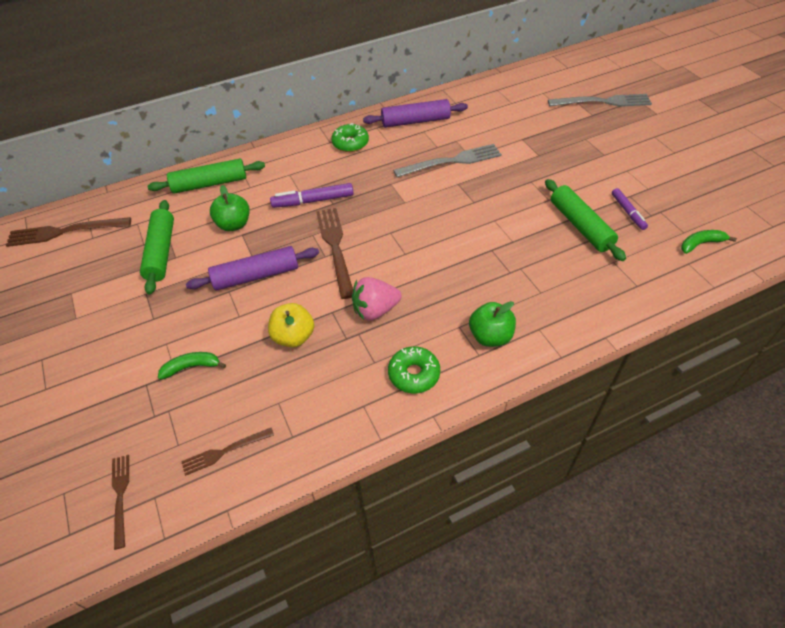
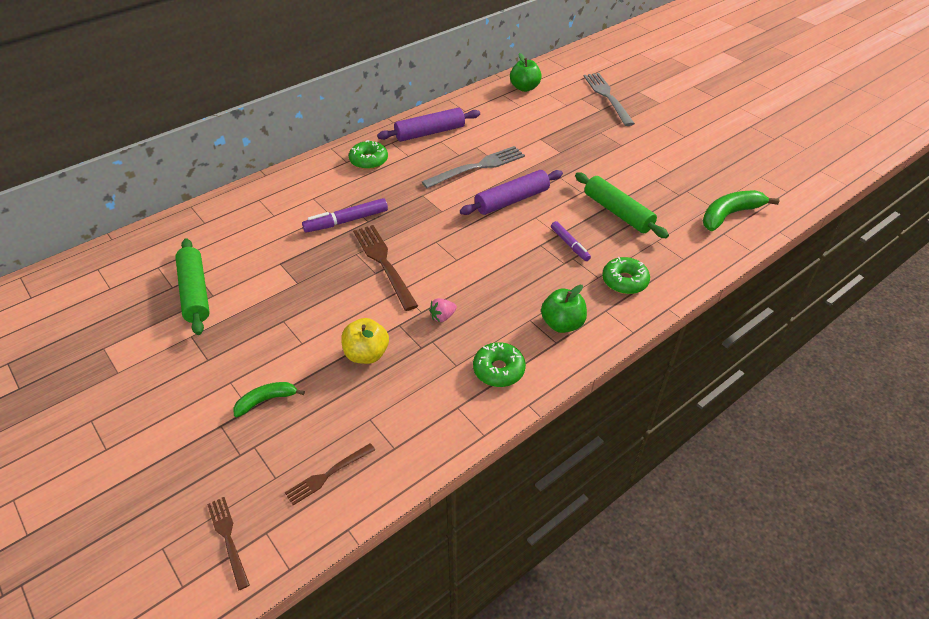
camera: 15 degrees left, 5 degrees down
(64, 232) = (74, 286): brown fork -> none
(210, 184) = (228, 217): green rolling pin -> none
(234, 224) = (268, 255): green apple -> green apple (524, 88)
(256, 276) = (308, 301): purple rolling pin -> purple rolling pin (512, 200)
(375, 310) = (442, 317): pink strawberry -> pink strawberry, size x0.55
(567, 300) = (624, 281): none -> green donut
(603, 102) = (607, 97): grey fork -> grey fork turned 90 degrees counterclockwise
(628, 212) = (657, 194): purple marker -> purple marker (570, 244)
(701, 244) = (730, 215): green banana -> green banana, size x1.65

......

To do:
Can you restate all the records above word for word while dropping the pictures?

Exercise result:
camera: 15 degrees left, 5 degrees down
(64, 232) = (74, 286): brown fork -> none
(210, 184) = (228, 217): green rolling pin -> none
(234, 224) = (268, 255): green apple -> green apple (524, 88)
(256, 276) = (308, 301): purple rolling pin -> purple rolling pin (512, 200)
(375, 310) = (442, 317): pink strawberry -> pink strawberry, size x0.55
(567, 300) = (624, 281): none -> green donut
(603, 102) = (607, 97): grey fork -> grey fork turned 90 degrees counterclockwise
(628, 212) = (657, 194): purple marker -> purple marker (570, 244)
(701, 244) = (730, 215): green banana -> green banana, size x1.65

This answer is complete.